» TASK INSTRUCTIONS:
Could you write out all of the rows below word for word, omitting the pictures?

** Begin RECORDS FOR THE EXERCISE **

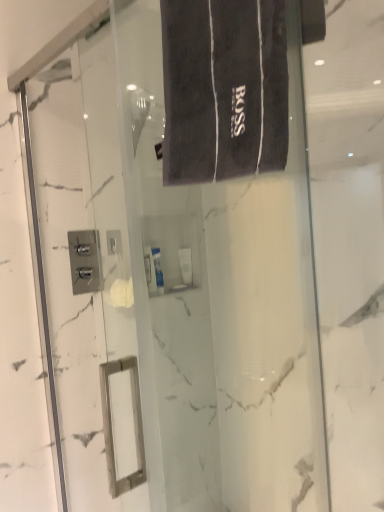
This screenshot has width=384, height=512. What do you see at coordinates (224, 89) in the screenshot?
I see `dark gray terry cloth bath towel at upper center` at bounding box center [224, 89].

At what (x,y) coordinates should I click in order to perform the action: click on white glossy tube at center, which is the 1th toiletry in back-to-front order. Please return your answer as a coordinate pair (x, y). The width and height of the screenshot is (384, 512). Looking at the image, I should click on (158, 270).

From the image's perspective, relative to white glossy tube at center, which is the 1th toiletry in back-to-front order, is dark gray terry cloth bath towel at upper center above or below?

Clearly, from the image's perspective, dark gray terry cloth bath towel at upper center is above white glossy tube at center, which is the 1th toiletry in back-to-front order.

Between point (231, 128) and point (156, 264), which one is positioned behind?

The point (156, 264) is farther.

Based on the photo, from a real-world perspective, who is located lower, dark gray terry cloth bath towel at upper center or white glossy tube at center, which is the 1th toiletry in back-to-front order?

In real-world perspective, white glossy tube at center, which is the 1th toiletry in back-to-front order, is lower.

How different are the orientations of dark gray terry cloth bath towel at upper center and white glossy tube at center, marked as the second toiletry in a front-to-back arrangement, in degrees?

90.7 degrees.

Is white glossy tube at center, marked as the second toiletry in a front-to-back arrangement, at the right side of white glossy tube at center, which ranks as the second toiletry in back-to-front order?

Yes, white glossy tube at center, marked as the second toiletry in a front-to-back arrangement, is to the right of white glossy tube at center, which ranks as the second toiletry in back-to-front order.

From a real-world perspective, between white glossy tube at center, marked as the second toiletry in a front-to-back arrangement, and white glossy tube at center, which ranks as the second toiletry in back-to-front order, who is vertically lower?

From a 3D spatial view, white glossy tube at center, marked as the second toiletry in a front-to-back arrangement, is below.

Can you tell me how much white glossy tube at center, marked as the second toiletry in a front-to-back arrangement, and white glossy tube at center, which ranks as the second toiletry in back-to-front order, differ in facing direction?

0.00492 degrees.

From the picture: Is white glossy tube at center, marked as the second toiletry in a front-to-back arrangement, not near white glossy tube at center, which ranks as the second toiletry in back-to-front order?

No, there isn't a large distance between white glossy tube at center, marked as the second toiletry in a front-to-back arrangement, and white glossy tube at center, which ranks as the second toiletry in back-to-front order.

Is white glossy tube at center, the first toiletry from the front, turned away from white glossy tube at center, which is the 1th toiletry in back-to-front order?

No, white glossy tube at center, the first toiletry from the front,'s orientation is not away from white glossy tube at center, which is the 1th toiletry in back-to-front order.

What's the angular difference between white glossy tube at center, which ranks as the second toiletry in back-to-front order, and white glossy tube at center, which is the 1th toiletry in back-to-front order,'s facing directions?

The angular difference between white glossy tube at center, which ranks as the second toiletry in back-to-front order, and white glossy tube at center, which is the 1th toiletry in back-to-front order, is 0.00492 degrees.

From a real-world perspective, is white glossy tube at center, the first toiletry from the front, physically below white glossy tube at center, marked as the second toiletry in a front-to-back arrangement?

No.

Is white glossy tube at center, marked as the second toiletry in a front-to-back arrangement, surrounded by white glossy tube at center, the first toiletry from the front?

Definitely not — white glossy tube at center, marked as the second toiletry in a front-to-back arrangement, is not inside white glossy tube at center, the first toiletry from the front.

Is white glossy tube at center, which ranks as the second toiletry in back-to-front order, positioned in front of dark gray terry cloth bath towel at upper center?

No.

Does white glossy tube at center, which ranks as the second toiletry in back-to-front order, have a smaller size compared to dark gray terry cloth bath towel at upper center?

Yes, white glossy tube at center, which ranks as the second toiletry in back-to-front order, is smaller than dark gray terry cloth bath towel at upper center.

From the image's perspective, which is above, white glossy tube at center, which ranks as the second toiletry in back-to-front order, or dark gray terry cloth bath towel at upper center?

dark gray terry cloth bath towel at upper center.

Considering the relative positions of white glossy tube at center, which is the 1th toiletry in back-to-front order, and dark gray terry cloth bath towel at upper center in the image provided, is white glossy tube at center, which is the 1th toiletry in back-to-front order, to the right of dark gray terry cloth bath towel at upper center from the viewer's perspective?

Incorrect, white glossy tube at center, which is the 1th toiletry in back-to-front order, is not on the right side of dark gray terry cloth bath towel at upper center.

From the image's perspective, which is above, white glossy tube at center, which is the 1th toiletry in back-to-front order, or dark gray terry cloth bath towel at upper center?

dark gray terry cloth bath towel at upper center appears higher in the image.

Can you confirm if white glossy tube at center, which is the 1th toiletry in back-to-front order, is thinner than dark gray terry cloth bath towel at upper center?

Indeed, white glossy tube at center, which is the 1th toiletry in back-to-front order, has a lesser width compared to dark gray terry cloth bath towel at upper center.

Is point (169, 132) behind point (152, 292)?

No, (169, 132) is in front of (152, 292).

Consider the image. Is dark gray terry cloth bath towel at upper center inside or outside of white glossy tube at center, the first toiletry from the front?

dark gray terry cloth bath towel at upper center cannot be found inside white glossy tube at center, the first toiletry from the front.

Between dark gray terry cloth bath towel at upper center and white glossy tube at center, the first toiletry from the front, which one has smaller width?

white glossy tube at center, the first toiletry from the front, is thinner.

From a real-world perspective, which is physically above, dark gray terry cloth bath towel at upper center or white glossy tube at center, which ranks as the second toiletry in back-to-front order?

dark gray terry cloth bath towel at upper center.

You are a GUI agent. You are given a task and a screenshot of the screen. Output one action in this format:
    pyautogui.click(x=<x>, y=<y>)
    Task: Click on the 2nd toiletry behind the dark gray terry cloth bath towel at upper center
    This screenshot has height=512, width=384.
    Given the screenshot: What is the action you would take?
    coord(158,270)

In the image, there is a white glossy tube at center, which ranks as the second toiletry in back-to-front order. Identify the location of toiletry below it (from the image's perspective). (158, 270).

Estimate the real-world distances between objects in this image. Which object is further from dark gray terry cloth bath towel at upper center, white glossy tube at center, the first toiletry from the front, or white glossy tube at center, marked as the second toiletry in a front-to-back arrangement?

white glossy tube at center, marked as the second toiletry in a front-to-back arrangement.

Which object lies further to the anchor point white glossy tube at center, which is the 1th toiletry in back-to-front order, white glossy tube at center, which ranks as the second toiletry in back-to-front order, or dark gray terry cloth bath towel at upper center?

Among the two, dark gray terry cloth bath towel at upper center is located further to white glossy tube at center, which is the 1th toiletry in back-to-front order.

Considering their positions, is dark gray terry cloth bath towel at upper center positioned closer to white glossy tube at center, which is the 1th toiletry in back-to-front order, than white glossy tube at center, which ranks as the second toiletry in back-to-front order?

The object closer to white glossy tube at center, which is the 1th toiletry in back-to-front order, is white glossy tube at center, which ranks as the second toiletry in back-to-front order.

Considering their positions, is dark gray terry cloth bath towel at upper center positioned further to white glossy tube at center, the first toiletry from the front, than white glossy tube at center, marked as the second toiletry in a front-to-back arrangement?

dark gray terry cloth bath towel at upper center lies further to white glossy tube at center, the first toiletry from the front, than the other object.

Based on their spatial positions, is white glossy tube at center, which is the 1th toiletry in back-to-front order, or dark gray terry cloth bath towel at upper center closer to white glossy tube at center, which ranks as the second toiletry in back-to-front order?

white glossy tube at center, which is the 1th toiletry in back-to-front order.

Considering their positions, is white glossy tube at center, marked as the second toiletry in a front-to-back arrangement, positioned closer to dark gray terry cloth bath towel at upper center than white glossy tube at center, the first toiletry from the front?

white glossy tube at center, the first toiletry from the front.

Locate an element on the screen. This screenshot has width=384, height=512. toiletry positioned between dark gray terry cloth bath towel at upper center and white glossy tube at center, which is the 1th toiletry in back-to-front order, from near to far is located at coordinates (150, 269).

** End RECORDS FOR THE EXERCISE **

» EXPECTED ANSWER:
This screenshot has width=384, height=512. What do you see at coordinates (224, 89) in the screenshot?
I see `dark gray terry cloth bath towel at upper center` at bounding box center [224, 89].

At what (x,y) coordinates should I click in order to perform the action: click on white glossy tube at center, which is the 1th toiletry in back-to-front order. Please return your answer as a coordinate pair (x, y). The width and height of the screenshot is (384, 512). Looking at the image, I should click on (158, 270).

From the image's perspective, relative to white glossy tube at center, which is the 1th toiletry in back-to-front order, is dark gray terry cloth bath towel at upper center above or below?

Clearly, from the image's perspective, dark gray terry cloth bath towel at upper center is above white glossy tube at center, which is the 1th toiletry in back-to-front order.

Between point (231, 128) and point (156, 264), which one is positioned behind?

The point (156, 264) is farther.

Based on the photo, from a real-world perspective, who is located lower, dark gray terry cloth bath towel at upper center or white glossy tube at center, which is the 1th toiletry in back-to-front order?

In real-world perspective, white glossy tube at center, which is the 1th toiletry in back-to-front order, is lower.

How different are the orientations of dark gray terry cloth bath towel at upper center and white glossy tube at center, marked as the second toiletry in a front-to-back arrangement, in degrees?

90.7 degrees.

Is white glossy tube at center, marked as the second toiletry in a front-to-back arrangement, at the right side of white glossy tube at center, which ranks as the second toiletry in back-to-front order?

Yes, white glossy tube at center, marked as the second toiletry in a front-to-back arrangement, is to the right of white glossy tube at center, which ranks as the second toiletry in back-to-front order.

From a real-world perspective, between white glossy tube at center, marked as the second toiletry in a front-to-back arrangement, and white glossy tube at center, which ranks as the second toiletry in back-to-front order, who is vertically lower?

From a 3D spatial view, white glossy tube at center, marked as the second toiletry in a front-to-back arrangement, is below.

Can you tell me how much white glossy tube at center, marked as the second toiletry in a front-to-back arrangement, and white glossy tube at center, which ranks as the second toiletry in back-to-front order, differ in facing direction?

0.00492 degrees.

From the picture: Is white glossy tube at center, marked as the second toiletry in a front-to-back arrangement, not near white glossy tube at center, which ranks as the second toiletry in back-to-front order?

No, there isn't a large distance between white glossy tube at center, marked as the second toiletry in a front-to-back arrangement, and white glossy tube at center, which ranks as the second toiletry in back-to-front order.

Is white glossy tube at center, the first toiletry from the front, turned away from white glossy tube at center, which is the 1th toiletry in back-to-front order?

No, white glossy tube at center, the first toiletry from the front,'s orientation is not away from white glossy tube at center, which is the 1th toiletry in back-to-front order.

What's the angular difference between white glossy tube at center, which ranks as the second toiletry in back-to-front order, and white glossy tube at center, which is the 1th toiletry in back-to-front order,'s facing directions?

The angular difference between white glossy tube at center, which ranks as the second toiletry in back-to-front order, and white glossy tube at center, which is the 1th toiletry in back-to-front order, is 0.00492 degrees.

From a real-world perspective, is white glossy tube at center, the first toiletry from the front, physically below white glossy tube at center, marked as the second toiletry in a front-to-back arrangement?

No.

Is white glossy tube at center, marked as the second toiletry in a front-to-back arrangement, surrounded by white glossy tube at center, the first toiletry from the front?

Definitely not — white glossy tube at center, marked as the second toiletry in a front-to-back arrangement, is not inside white glossy tube at center, the first toiletry from the front.

Is white glossy tube at center, which ranks as the second toiletry in back-to-front order, positioned in front of dark gray terry cloth bath towel at upper center?

No.

Does white glossy tube at center, which ranks as the second toiletry in back-to-front order, have a smaller size compared to dark gray terry cloth bath towel at upper center?

Yes, white glossy tube at center, which ranks as the second toiletry in back-to-front order, is smaller than dark gray terry cloth bath towel at upper center.

From the image's perspective, which is above, white glossy tube at center, which ranks as the second toiletry in back-to-front order, or dark gray terry cloth bath towel at upper center?

dark gray terry cloth bath towel at upper center.

Considering the relative positions of white glossy tube at center, which is the 1th toiletry in back-to-front order, and dark gray terry cloth bath towel at upper center in the image provided, is white glossy tube at center, which is the 1th toiletry in back-to-front order, to the right of dark gray terry cloth bath towel at upper center from the viewer's perspective?

Incorrect, white glossy tube at center, which is the 1th toiletry in back-to-front order, is not on the right side of dark gray terry cloth bath towel at upper center.

From the image's perspective, which is above, white glossy tube at center, which is the 1th toiletry in back-to-front order, or dark gray terry cloth bath towel at upper center?

dark gray terry cloth bath towel at upper center appears higher in the image.

Can you confirm if white glossy tube at center, which is the 1th toiletry in back-to-front order, is thinner than dark gray terry cloth bath towel at upper center?

Indeed, white glossy tube at center, which is the 1th toiletry in back-to-front order, has a lesser width compared to dark gray terry cloth bath towel at upper center.

Is point (169, 132) behind point (152, 292)?

No, (169, 132) is in front of (152, 292).

Consider the image. Is dark gray terry cloth bath towel at upper center inside or outside of white glossy tube at center, the first toiletry from the front?

dark gray terry cloth bath towel at upper center cannot be found inside white glossy tube at center, the first toiletry from the front.

Between dark gray terry cloth bath towel at upper center and white glossy tube at center, the first toiletry from the front, which one has smaller width?

white glossy tube at center, the first toiletry from the front, is thinner.

From a real-world perspective, which is physically above, dark gray terry cloth bath towel at upper center or white glossy tube at center, which ranks as the second toiletry in back-to-front order?

dark gray terry cloth bath towel at upper center.

You are a GUI agent. You are given a task and a screenshot of the screen. Output one action in this format:
    pyautogui.click(x=<x>, y=<y>)
    Task: Click on the 2nd toiletry behind the dark gray terry cloth bath towel at upper center
    This screenshot has height=512, width=384.
    Given the screenshot: What is the action you would take?
    coord(158,270)

In the image, there is a white glossy tube at center, which ranks as the second toiletry in back-to-front order. Identify the location of toiletry below it (from the image's perspective). (158, 270).

Estimate the real-world distances between objects in this image. Which object is further from dark gray terry cloth bath towel at upper center, white glossy tube at center, the first toiletry from the front, or white glossy tube at center, marked as the second toiletry in a front-to-back arrangement?

white glossy tube at center, marked as the second toiletry in a front-to-back arrangement.

Which object lies further to the anchor point white glossy tube at center, which is the 1th toiletry in back-to-front order, white glossy tube at center, which ranks as the second toiletry in back-to-front order, or dark gray terry cloth bath towel at upper center?

Among the two, dark gray terry cloth bath towel at upper center is located further to white glossy tube at center, which is the 1th toiletry in back-to-front order.

Considering their positions, is dark gray terry cloth bath towel at upper center positioned closer to white glossy tube at center, which is the 1th toiletry in back-to-front order, than white glossy tube at center, which ranks as the second toiletry in back-to-front order?

The object closer to white glossy tube at center, which is the 1th toiletry in back-to-front order, is white glossy tube at center, which ranks as the second toiletry in back-to-front order.

Considering their positions, is dark gray terry cloth bath towel at upper center positioned further to white glossy tube at center, the first toiletry from the front, than white glossy tube at center, marked as the second toiletry in a front-to-back arrangement?

dark gray terry cloth bath towel at upper center lies further to white glossy tube at center, the first toiletry from the front, than the other object.

Based on their spatial positions, is white glossy tube at center, which is the 1th toiletry in back-to-front order, or dark gray terry cloth bath towel at upper center closer to white glossy tube at center, which ranks as the second toiletry in back-to-front order?

white glossy tube at center, which is the 1th toiletry in back-to-front order.

Considering their positions, is white glossy tube at center, marked as the second toiletry in a front-to-back arrangement, positioned closer to dark gray terry cloth bath towel at upper center than white glossy tube at center, the first toiletry from the front?

white glossy tube at center, the first toiletry from the front.

Locate an element on the screen. This screenshot has width=384, height=512. toiletry positioned between dark gray terry cloth bath towel at upper center and white glossy tube at center, which is the 1th toiletry in back-to-front order, from near to far is located at coordinates (150, 269).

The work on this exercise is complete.